Work instruction: Your reply should contain the whole listing below, repeated exactly, and no images.
● ● ●
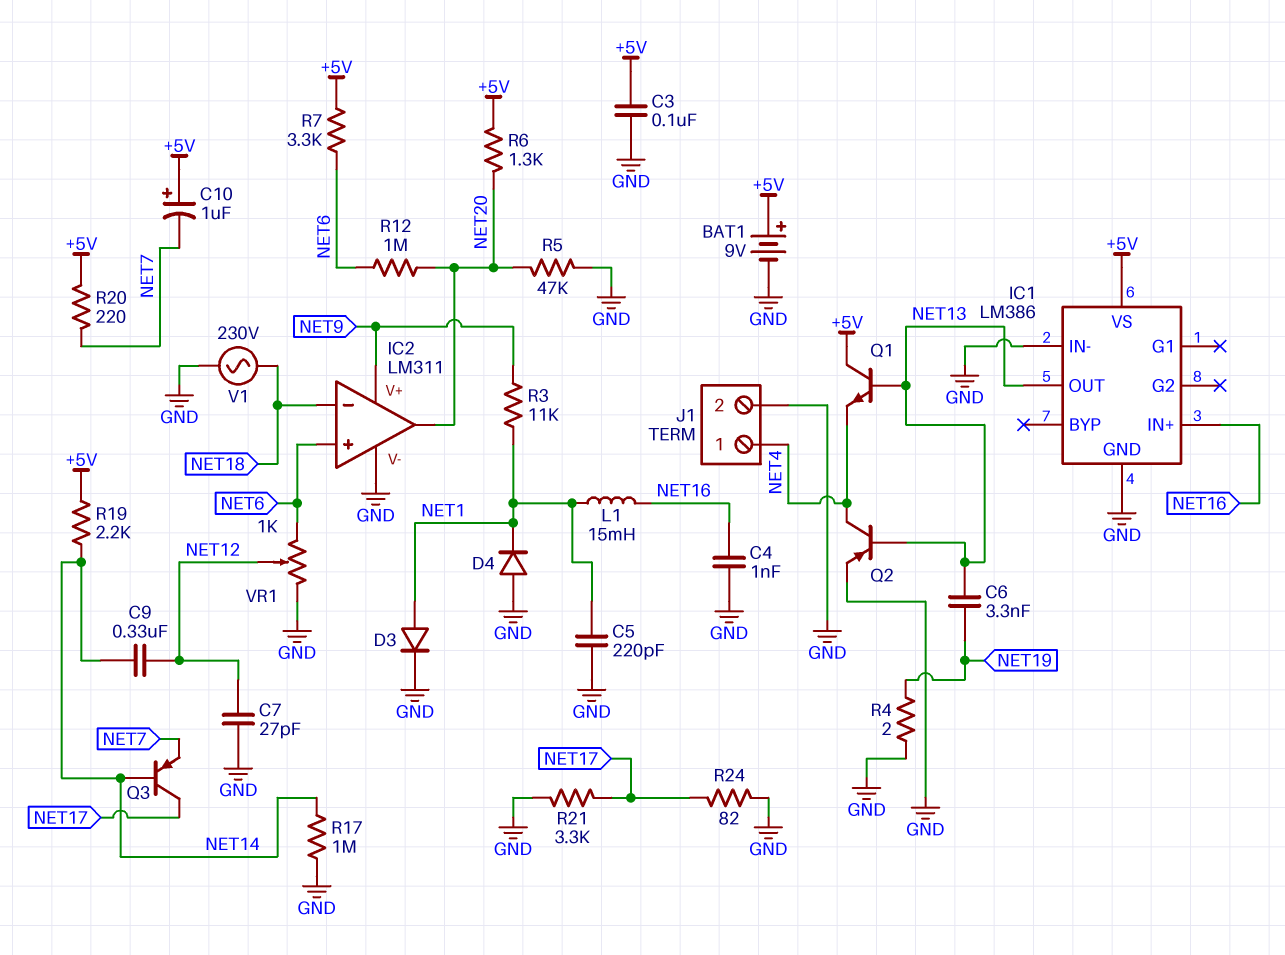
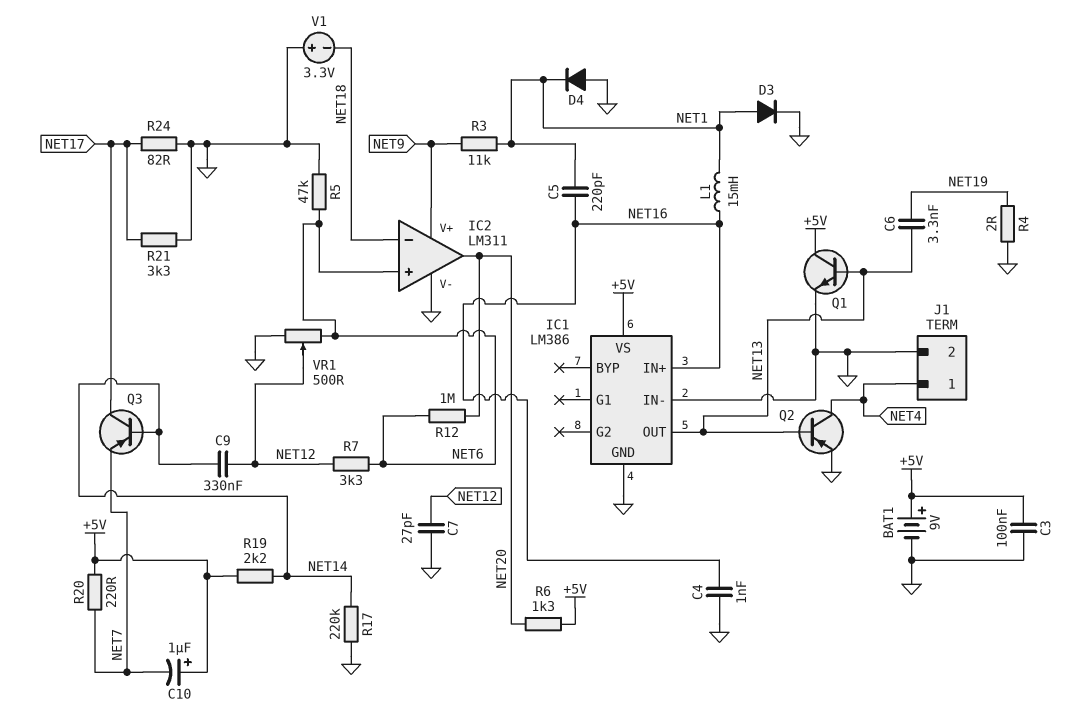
C5: 220pF (GND, NET1) -> 220pF (NET1, NET16)
Q1: NPN (B NET13, C +5V, E NET4) -> NPN (B NET13, C +5V, E GND)
R5: 47k (GND, NET20) -> 47k (GND, NET6)
R7: 3.3k (+5V, NET6) -> 3.3k (NET6, NET12)
R17: 1M (GND, NET14) -> 220k (GND, NET14)
V1: AC 230V (GND, NET18) -> 3.3V (plus GND, minus NET18)
VR1: 1k (GND, NET6, wiper NET12) -> 500 (GND, NET6, wiper NET12)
● ● ●
Result of this task:
C5: 220pF (GND, NET1) -> 220pF (NET1, NET16)
Q1: NPN (B NET13, C +5V, E NET4) -> NPN (B NET13, C +5V, E GND)
R5: 47k (GND, NET20) -> 47k (GND, NET6)
R7: 3.3k (+5V, NET6) -> 3.3k (NET6, NET12)
R17: 1M (GND, NET14) -> 220k (GND, NET14)
V1: AC 230V (GND, NET18) -> 3.3V (plus GND, minus NET18)
VR1: 1k (GND, NET6, wiper NET12) -> 500 (GND, NET6, wiper NET12)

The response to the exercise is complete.